● **What the task requires**: Output range, inclusive: from the line containing "Someone carried the brown_gift." to the line containing "Someone repainted the purple_calculator". Restate those lines from the data below word for word and only those.

● **Material shown**:

━━━━━━

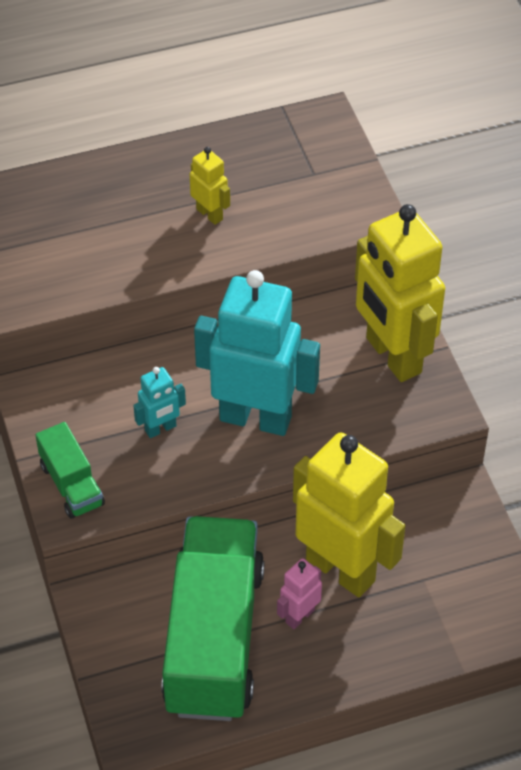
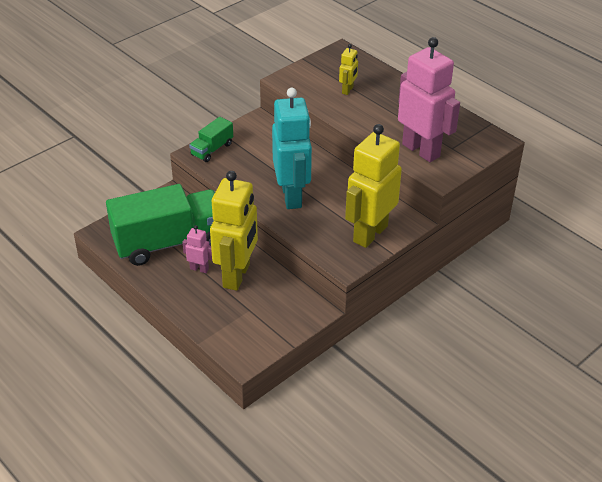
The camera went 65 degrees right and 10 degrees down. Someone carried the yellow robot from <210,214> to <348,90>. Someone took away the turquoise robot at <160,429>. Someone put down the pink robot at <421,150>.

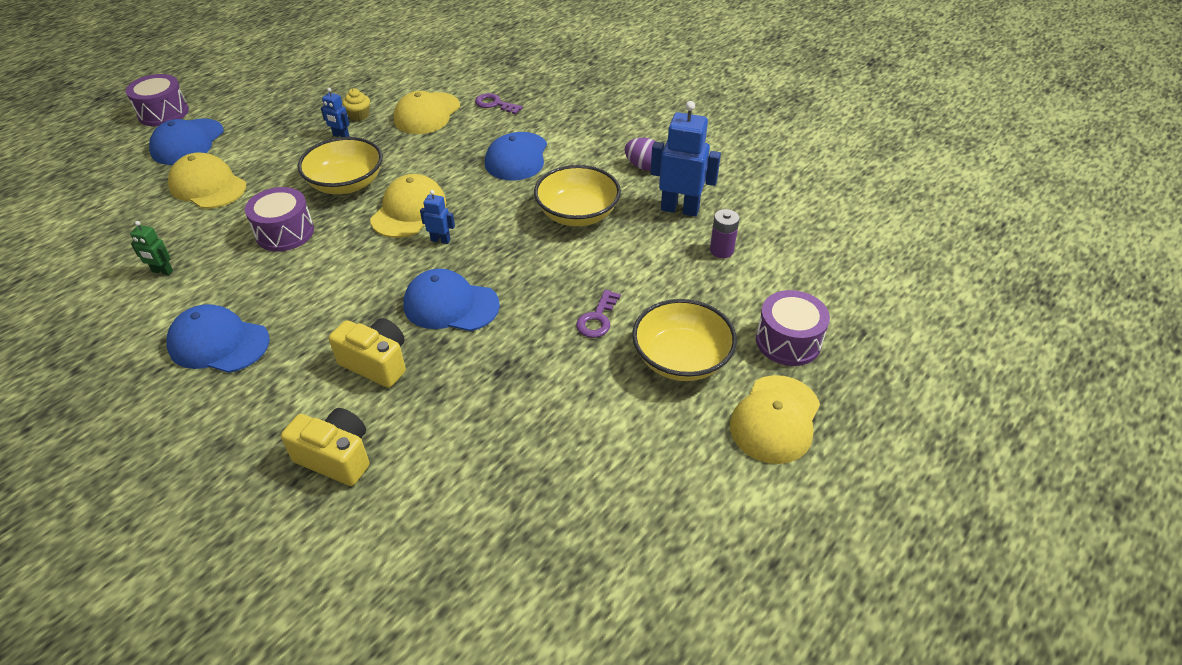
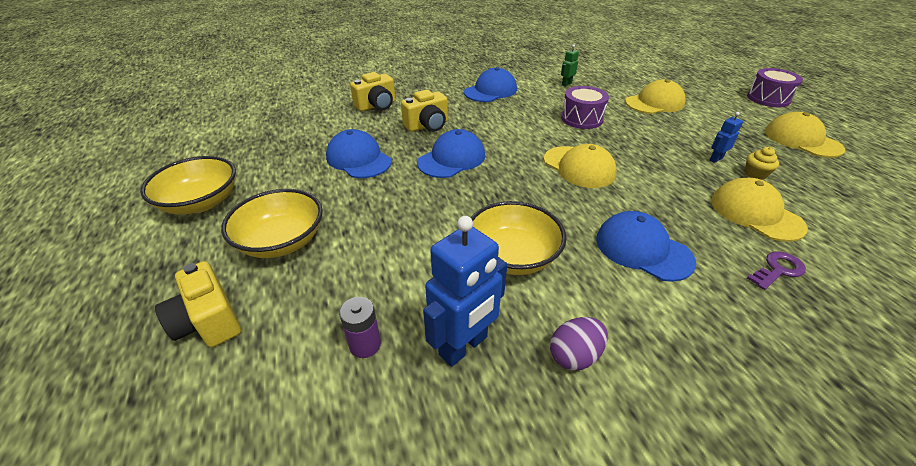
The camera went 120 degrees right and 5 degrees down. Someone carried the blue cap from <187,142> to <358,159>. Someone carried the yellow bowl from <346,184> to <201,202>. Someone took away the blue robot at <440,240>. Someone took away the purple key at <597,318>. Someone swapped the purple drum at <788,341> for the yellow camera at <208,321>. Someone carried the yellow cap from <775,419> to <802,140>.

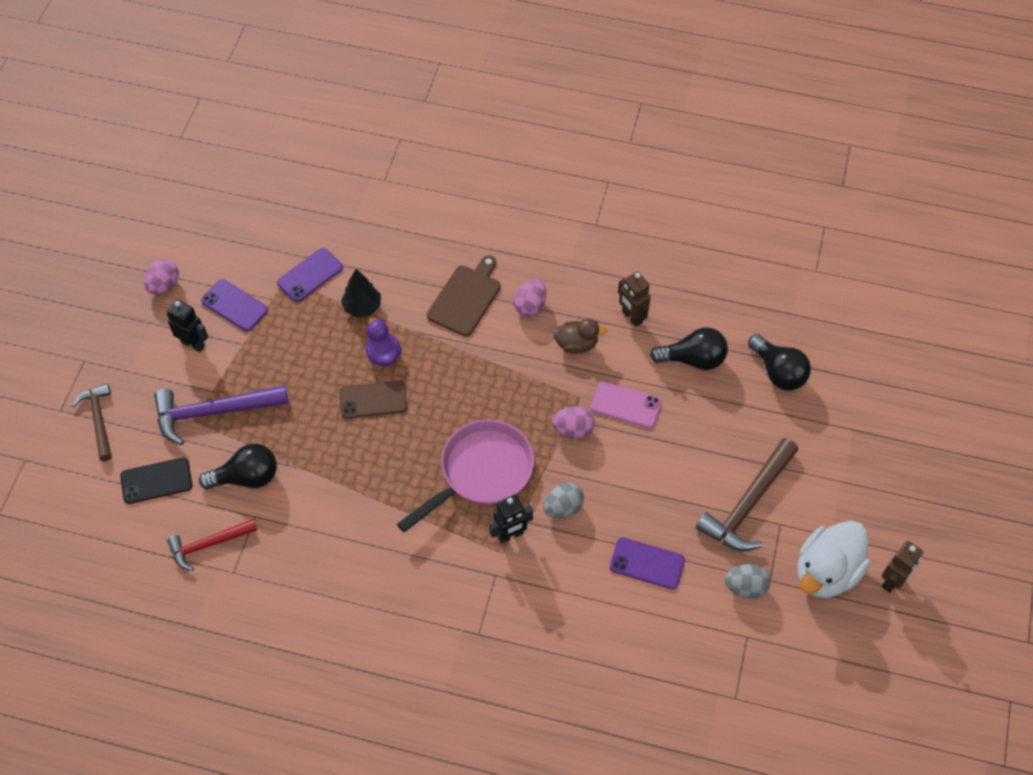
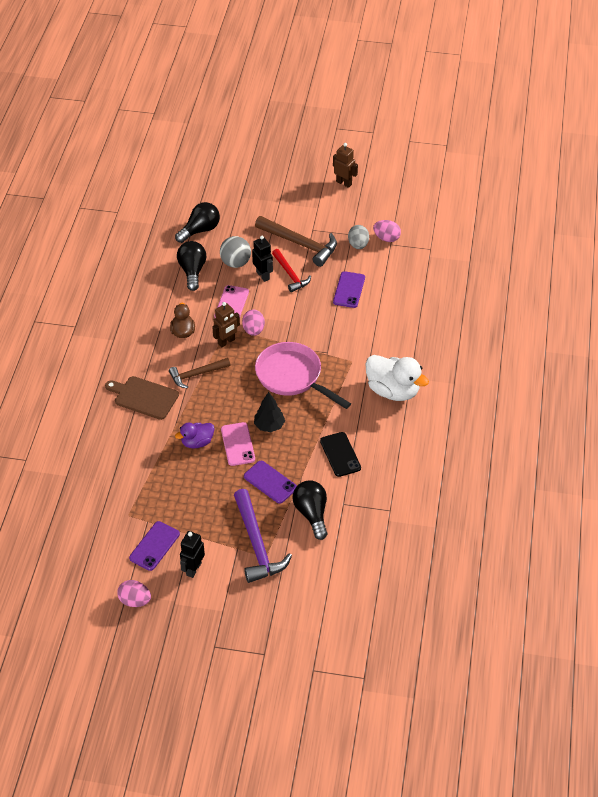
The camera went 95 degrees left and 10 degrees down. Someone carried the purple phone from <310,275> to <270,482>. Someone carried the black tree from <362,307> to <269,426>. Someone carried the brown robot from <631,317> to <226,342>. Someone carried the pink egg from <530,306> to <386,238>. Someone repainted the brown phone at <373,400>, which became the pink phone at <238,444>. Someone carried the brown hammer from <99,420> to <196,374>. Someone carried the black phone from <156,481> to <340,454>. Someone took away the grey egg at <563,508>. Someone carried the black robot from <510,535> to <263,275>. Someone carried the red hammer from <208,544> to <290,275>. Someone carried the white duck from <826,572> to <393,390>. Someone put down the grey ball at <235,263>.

━━━━━━

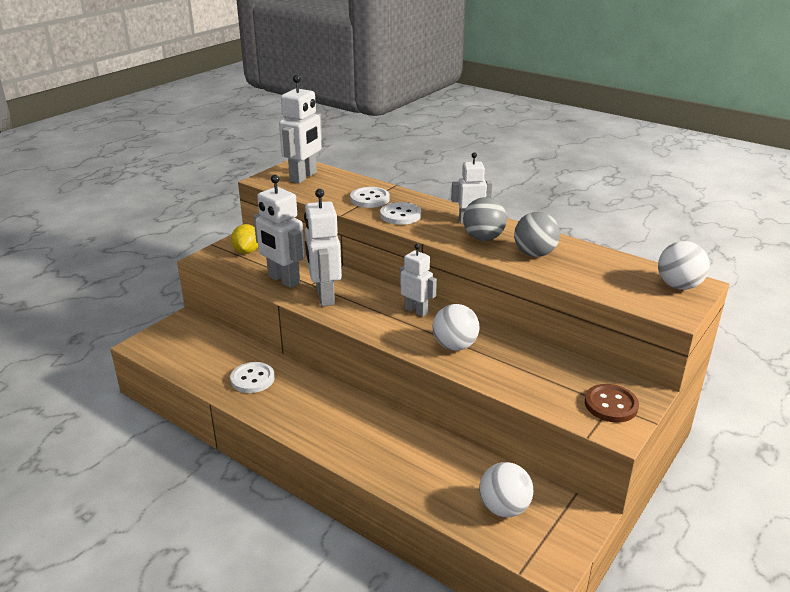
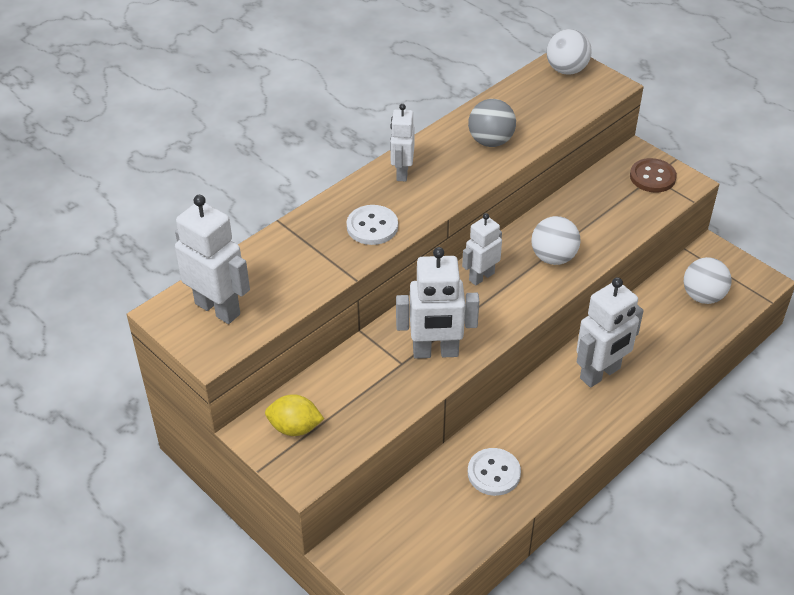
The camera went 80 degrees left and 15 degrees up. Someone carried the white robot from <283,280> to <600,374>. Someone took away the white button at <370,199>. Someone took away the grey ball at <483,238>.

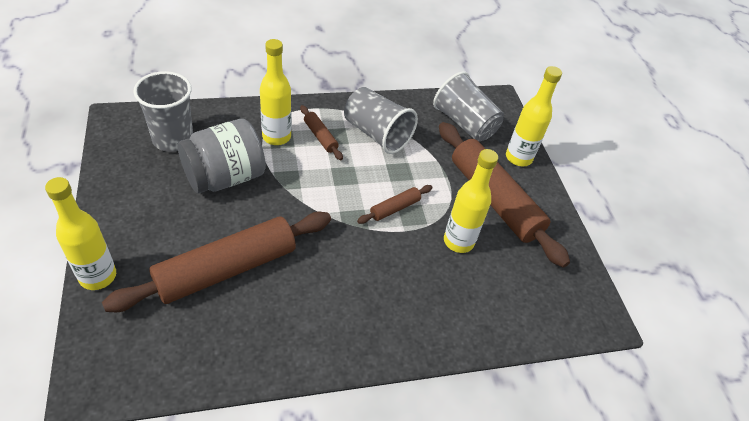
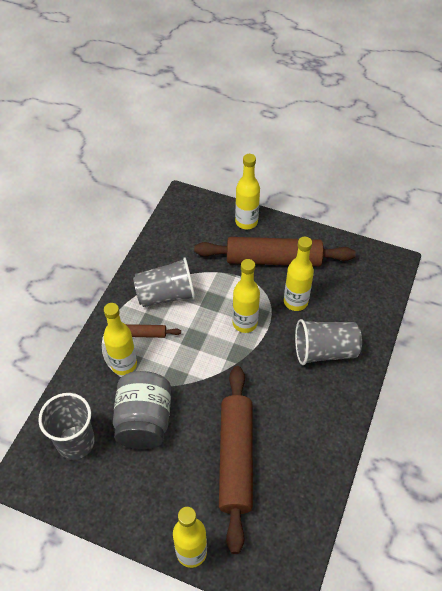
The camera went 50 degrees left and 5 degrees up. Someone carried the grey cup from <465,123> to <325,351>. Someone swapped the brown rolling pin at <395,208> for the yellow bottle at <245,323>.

━━━━━━

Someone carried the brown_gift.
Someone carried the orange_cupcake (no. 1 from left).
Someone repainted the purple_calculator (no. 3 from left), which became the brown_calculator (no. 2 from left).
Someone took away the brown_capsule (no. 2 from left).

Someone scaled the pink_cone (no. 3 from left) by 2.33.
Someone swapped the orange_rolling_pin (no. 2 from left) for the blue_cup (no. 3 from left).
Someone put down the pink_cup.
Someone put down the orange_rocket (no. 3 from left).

━━━━━━

● **Written answer**:
Someone carried the brown_gift.
Someone carried the orange_cupcake (no. 1 from left).
Someone repainted the purple_calculator (no. 3 from left), which became the brown_calculator (no. 2 from left).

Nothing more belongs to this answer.